**PROBLEM:** Extract the run of lines that starts at the top of the records below and ends at the line with "purple diamond: moved 13 px right, 8 px down", keeping both ends and excluding pictures.

**RECORDS TO USE:**

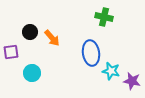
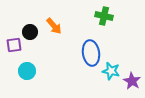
green cross: moved 1 px up
orange arrow: moved 2 px right, 12 px up
purple square: moved 3 px right, 7 px up
cyan circle: moved 5 px left, 2 px up
purple star: rotated 18 degrees clockwise
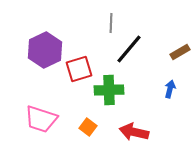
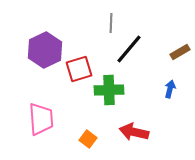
pink trapezoid: rotated 112 degrees counterclockwise
orange square: moved 12 px down
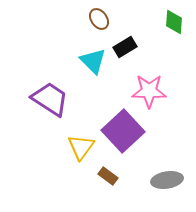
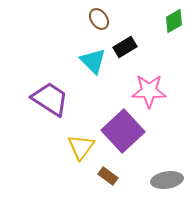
green diamond: moved 1 px up; rotated 55 degrees clockwise
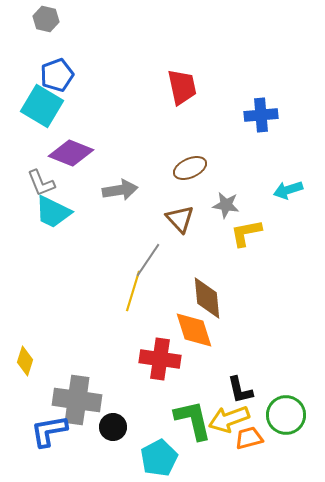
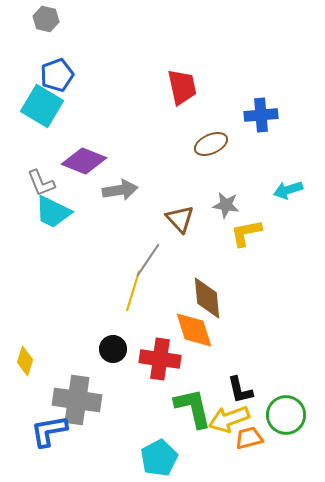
purple diamond: moved 13 px right, 8 px down
brown ellipse: moved 21 px right, 24 px up
green L-shape: moved 12 px up
black circle: moved 78 px up
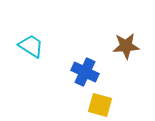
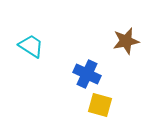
brown star: moved 5 px up; rotated 8 degrees counterclockwise
blue cross: moved 2 px right, 2 px down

**ANSWER TO THE PROBLEM:**
green cross: moved 1 px up
orange arrow: moved 2 px right, 12 px up
purple square: moved 3 px right, 7 px up
cyan circle: moved 5 px left, 2 px up
purple star: rotated 18 degrees clockwise
pink trapezoid: rotated 112 degrees counterclockwise
orange square: moved 12 px down
green diamond: moved 1 px up; rotated 55 degrees clockwise
purple diamond: moved 13 px right, 8 px down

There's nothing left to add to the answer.